— WHAT IS REQUIRED —
Pictures aside, return all of the records exactly as they stand.

— Saved data entries —
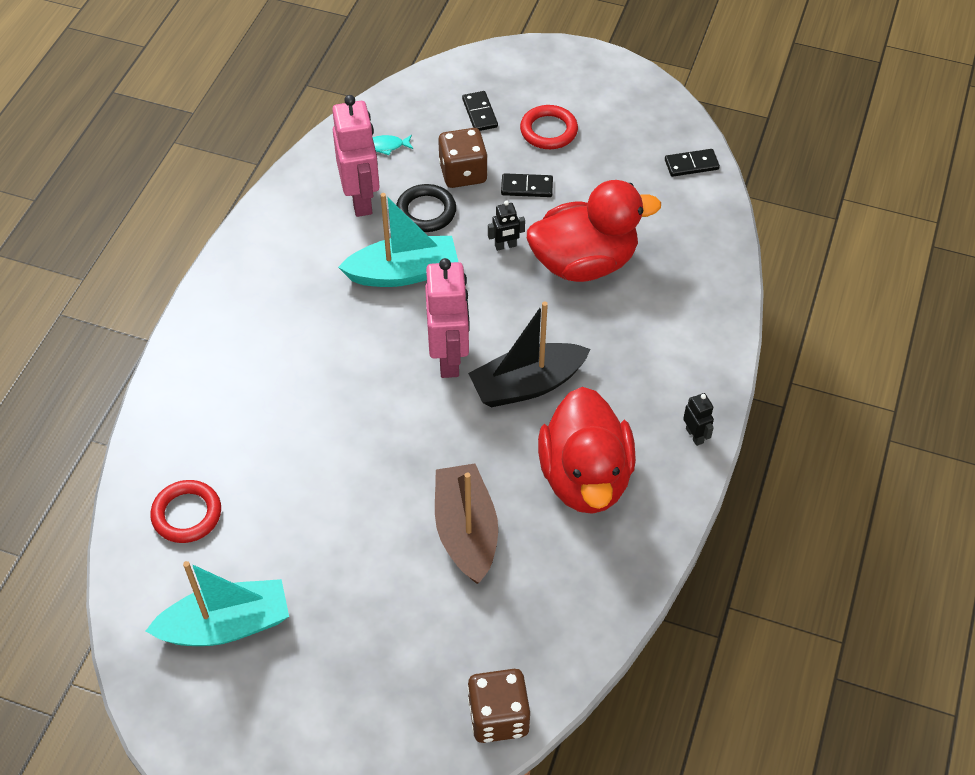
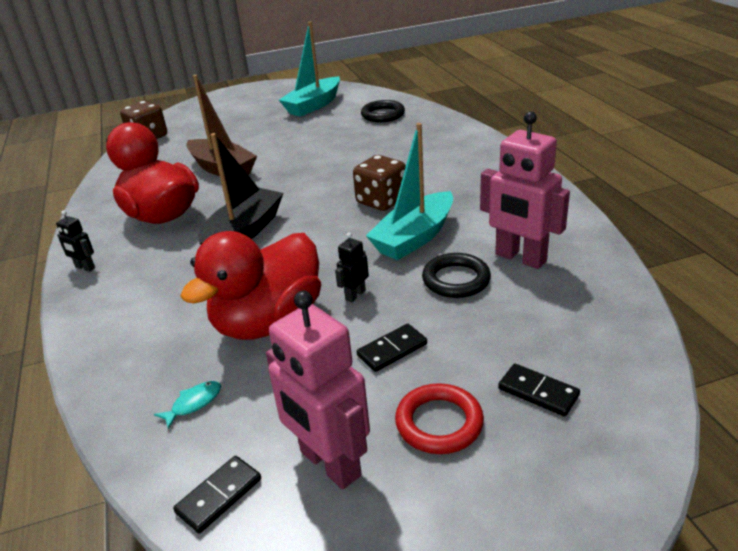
camera: 145 degrees right, 20 degrees down
(187, 514) = (383, 115): red ring -> black ring
(386, 146) = (570, 304): turquoise fish -> turquoise fish (193, 403)
(449, 358) = (317, 217): pink robot -> pink robot (329, 464)
(463, 173) = (468, 325): brown dice -> brown dice (381, 201)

— EXPECTED ANSWER —
camera: 145 degrees right, 20 degrees down
(187, 514) = (383, 115): red ring -> black ring
(386, 146) = (570, 304): turquoise fish -> turquoise fish (193, 403)
(449, 358) = (317, 217): pink robot -> pink robot (329, 464)
(463, 173) = (468, 325): brown dice -> brown dice (381, 201)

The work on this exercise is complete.